— start of SUPPLIED DATA —

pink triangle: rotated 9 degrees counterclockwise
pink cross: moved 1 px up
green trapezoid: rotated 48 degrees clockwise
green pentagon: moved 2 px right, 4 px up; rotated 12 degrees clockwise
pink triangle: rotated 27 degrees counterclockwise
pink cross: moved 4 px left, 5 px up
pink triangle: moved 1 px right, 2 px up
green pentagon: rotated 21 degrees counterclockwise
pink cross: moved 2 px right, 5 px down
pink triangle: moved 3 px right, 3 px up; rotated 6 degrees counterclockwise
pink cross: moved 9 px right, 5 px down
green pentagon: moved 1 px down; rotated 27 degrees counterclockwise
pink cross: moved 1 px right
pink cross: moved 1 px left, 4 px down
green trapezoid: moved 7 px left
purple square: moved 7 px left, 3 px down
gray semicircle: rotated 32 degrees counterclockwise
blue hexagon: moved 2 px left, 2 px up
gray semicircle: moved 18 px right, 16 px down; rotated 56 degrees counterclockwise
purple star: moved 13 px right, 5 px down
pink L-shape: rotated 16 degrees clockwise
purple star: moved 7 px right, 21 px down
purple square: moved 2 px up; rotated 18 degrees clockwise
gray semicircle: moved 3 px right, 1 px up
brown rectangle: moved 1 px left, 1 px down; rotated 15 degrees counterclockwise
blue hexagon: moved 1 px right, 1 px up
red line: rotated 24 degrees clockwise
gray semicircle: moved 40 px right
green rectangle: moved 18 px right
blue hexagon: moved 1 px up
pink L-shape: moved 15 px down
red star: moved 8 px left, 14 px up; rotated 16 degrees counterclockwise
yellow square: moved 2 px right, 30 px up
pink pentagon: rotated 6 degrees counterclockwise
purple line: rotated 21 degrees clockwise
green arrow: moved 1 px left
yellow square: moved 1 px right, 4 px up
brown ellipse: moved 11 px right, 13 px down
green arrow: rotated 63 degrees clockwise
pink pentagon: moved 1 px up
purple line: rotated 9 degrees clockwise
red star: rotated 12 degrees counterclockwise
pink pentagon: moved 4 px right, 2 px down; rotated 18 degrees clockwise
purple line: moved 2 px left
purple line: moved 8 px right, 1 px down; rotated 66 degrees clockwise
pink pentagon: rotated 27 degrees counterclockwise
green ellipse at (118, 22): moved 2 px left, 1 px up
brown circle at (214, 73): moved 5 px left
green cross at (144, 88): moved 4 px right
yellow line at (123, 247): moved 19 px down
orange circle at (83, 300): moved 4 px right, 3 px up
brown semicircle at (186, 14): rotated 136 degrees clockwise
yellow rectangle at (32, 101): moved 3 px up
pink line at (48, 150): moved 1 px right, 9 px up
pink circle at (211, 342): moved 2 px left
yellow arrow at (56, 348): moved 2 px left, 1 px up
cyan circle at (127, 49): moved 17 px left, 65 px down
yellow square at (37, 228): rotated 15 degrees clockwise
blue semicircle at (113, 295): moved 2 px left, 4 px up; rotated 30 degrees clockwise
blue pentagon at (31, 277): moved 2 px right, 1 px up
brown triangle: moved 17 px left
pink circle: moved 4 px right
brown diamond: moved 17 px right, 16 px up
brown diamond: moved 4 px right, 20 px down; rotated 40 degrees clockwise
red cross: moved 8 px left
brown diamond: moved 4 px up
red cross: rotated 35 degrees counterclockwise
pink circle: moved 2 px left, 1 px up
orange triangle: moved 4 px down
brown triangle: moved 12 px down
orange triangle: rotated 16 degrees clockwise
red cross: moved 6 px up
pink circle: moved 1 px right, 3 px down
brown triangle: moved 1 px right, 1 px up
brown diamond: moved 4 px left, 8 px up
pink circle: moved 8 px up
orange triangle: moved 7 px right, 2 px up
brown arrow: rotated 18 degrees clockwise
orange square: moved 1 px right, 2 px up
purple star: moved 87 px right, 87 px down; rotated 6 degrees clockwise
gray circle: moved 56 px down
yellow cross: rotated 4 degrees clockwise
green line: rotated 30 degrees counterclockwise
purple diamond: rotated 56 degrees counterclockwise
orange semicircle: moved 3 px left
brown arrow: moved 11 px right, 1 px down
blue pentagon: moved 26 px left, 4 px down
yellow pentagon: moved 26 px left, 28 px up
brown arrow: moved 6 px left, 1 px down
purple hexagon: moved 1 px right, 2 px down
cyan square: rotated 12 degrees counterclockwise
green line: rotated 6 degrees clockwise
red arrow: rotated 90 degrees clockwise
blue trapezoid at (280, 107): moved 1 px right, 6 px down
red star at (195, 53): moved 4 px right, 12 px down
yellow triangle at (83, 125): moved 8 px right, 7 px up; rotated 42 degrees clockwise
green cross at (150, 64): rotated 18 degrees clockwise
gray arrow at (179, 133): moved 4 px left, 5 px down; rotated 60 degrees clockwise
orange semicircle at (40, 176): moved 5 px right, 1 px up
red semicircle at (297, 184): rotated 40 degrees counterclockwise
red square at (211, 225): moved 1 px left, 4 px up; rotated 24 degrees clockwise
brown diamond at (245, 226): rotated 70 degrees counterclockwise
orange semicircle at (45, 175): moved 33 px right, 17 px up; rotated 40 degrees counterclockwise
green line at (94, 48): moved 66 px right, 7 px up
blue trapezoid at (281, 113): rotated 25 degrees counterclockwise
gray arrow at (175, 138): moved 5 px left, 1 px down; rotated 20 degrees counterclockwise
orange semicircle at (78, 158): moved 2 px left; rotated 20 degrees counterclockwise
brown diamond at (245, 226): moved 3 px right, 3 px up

— end of SUPPLIED DATA —

- _TASK INSTRUCTIONS_
Please retype every line above without changing anything.

- _FINAL ANSWER_
pink triangle: rotated 9 degrees counterclockwise
pink cross: moved 1 px up
green trapezoid: rotated 48 degrees clockwise
green pentagon: moved 2 px right, 4 px up; rotated 12 degrees clockwise
pink triangle: rotated 27 degrees counterclockwise
pink cross: moved 4 px left, 5 px up
pink triangle: moved 1 px right, 2 px up
green pentagon: rotated 21 degrees counterclockwise
pink cross: moved 2 px right, 5 px down
pink triangle: moved 3 px right, 3 px up; rotated 6 degrees counterclockwise
pink cross: moved 9 px right, 5 px down
green pentagon: moved 1 px down; rotated 27 degrees counterclockwise
pink cross: moved 1 px right
pink cross: moved 1 px left, 4 px down
green trapezoid: moved 7 px left
purple square: moved 7 px left, 3 px down
gray semicircle: rotated 32 degrees counterclockwise
blue hexagon: moved 2 px left, 2 px up
gray semicircle: moved 18 px right, 16 px down; rotated 56 degrees counterclockwise
purple star: moved 13 px right, 5 px down
pink L-shape: rotated 16 degrees clockwise
purple star: moved 7 px right, 21 px down
purple square: moved 2 px up; rotated 18 degrees clockwise
gray semicircle: moved 3 px right, 1 px up
brown rectangle: moved 1 px left, 1 px down; rotated 15 degrees counterclockwise
blue hexagon: moved 1 px right, 1 px up
red line: rotated 24 degrees clockwise
gray semicircle: moved 40 px right
green rectangle: moved 18 px right
blue hexagon: moved 1 px up
pink L-shape: moved 15 px down
red star: moved 8 px left, 14 px up; rotated 16 degrees counterclockwise
yellow square: moved 2 px right, 30 px up
pink pentagon: rotated 6 degrees counterclockwise
purple line: rotated 21 degrees clockwise
green arrow: moved 1 px left
yellow square: moved 1 px right, 4 px up
brown ellipse: moved 11 px right, 13 px down
green arrow: rotated 63 degrees clockwise
pink pentagon: moved 1 px up
purple line: rotated 9 degrees clockwise
red star: rotated 12 degrees counterclockwise
pink pentagon: moved 4 px right, 2 px down; rotated 18 degrees clockwise
purple line: moved 2 px left
purple line: moved 8 px right, 1 px down; rotated 66 degrees clockwise
pink pentagon: rotated 27 degrees counterclockwise
green ellipse at (118, 22): moved 2 px left, 1 px up
brown circle at (214, 73): moved 5 px left
green cross at (144, 88): moved 4 px right
yellow line at (123, 247): moved 19 px down
orange circle at (83, 300): moved 4 px right, 3 px up
brown semicircle at (186, 14): rotated 136 degrees clockwise
yellow rectangle at (32, 101): moved 3 px up
pink line at (48, 150): moved 1 px right, 9 px up
pink circle at (211, 342): moved 2 px left
yellow arrow at (56, 348): moved 2 px left, 1 px up
cyan circle at (127, 49): moved 17 px left, 65 px down
yellow square at (37, 228): rotated 15 degrees clockwise
blue semicircle at (113, 295): moved 2 px left, 4 px up; rotated 30 degrees clockwise
blue pentagon at (31, 277): moved 2 px right, 1 px up
brown triangle: moved 17 px left
pink circle: moved 4 px right
brown diamond: moved 17 px right, 16 px up
brown diamond: moved 4 px right, 20 px down; rotated 40 degrees clockwise
red cross: moved 8 px left
brown diamond: moved 4 px up
red cross: rotated 35 degrees counterclockwise
pink circle: moved 2 px left, 1 px up
orange triangle: moved 4 px down
brown triangle: moved 12 px down
orange triangle: rotated 16 degrees clockwise
red cross: moved 6 px up
pink circle: moved 1 px right, 3 px down
brown triangle: moved 1 px right, 1 px up
brown diamond: moved 4 px left, 8 px up
pink circle: moved 8 px up
orange triangle: moved 7 px right, 2 px up
brown arrow: rotated 18 degrees clockwise
orange square: moved 1 px right, 2 px up
purple star: moved 87 px right, 87 px down; rotated 6 degrees clockwise
gray circle: moved 56 px down
yellow cross: rotated 4 degrees clockwise
green line: rotated 30 degrees counterclockwise
purple diamond: rotated 56 degrees counterclockwise
orange semicircle: moved 3 px left
brown arrow: moved 11 px right, 1 px down
blue pentagon: moved 26 px left, 4 px down
yellow pentagon: moved 26 px left, 28 px up
brown arrow: moved 6 px left, 1 px down
purple hexagon: moved 1 px right, 2 px down
cyan square: rotated 12 degrees counterclockwise
green line: rotated 6 degrees clockwise
red arrow: rotated 90 degrees clockwise
blue trapezoid at (280, 107): moved 1 px right, 6 px down
red star at (195, 53): moved 4 px right, 12 px down
yellow triangle at (83, 125): moved 8 px right, 7 px up; rotated 42 degrees clockwise
green cross at (150, 64): rotated 18 degrees clockwise
gray arrow at (179, 133): moved 4 px left, 5 px down; rotated 60 degrees clockwise
orange semicircle at (40, 176): moved 5 px right, 1 px up
red semicircle at (297, 184): rotated 40 degrees counterclockwise
red square at (211, 225): moved 1 px left, 4 px up; rotated 24 degrees clockwise
brown diamond at (245, 226): rotated 70 degrees counterclockwise
orange semicircle at (45, 175): moved 33 px right, 17 px up; rotated 40 degrees counterclockwise
green line at (94, 48): moved 66 px right, 7 px up
blue trapezoid at (281, 113): rotated 25 degrees counterclockwise
gray arrow at (175, 138): moved 5 px left, 1 px down; rotated 20 degrees counterclockwise
orange semicircle at (78, 158): moved 2 px left; rotated 20 degrees counterclockwise
brown diamond at (245, 226): moved 3 px right, 3 px up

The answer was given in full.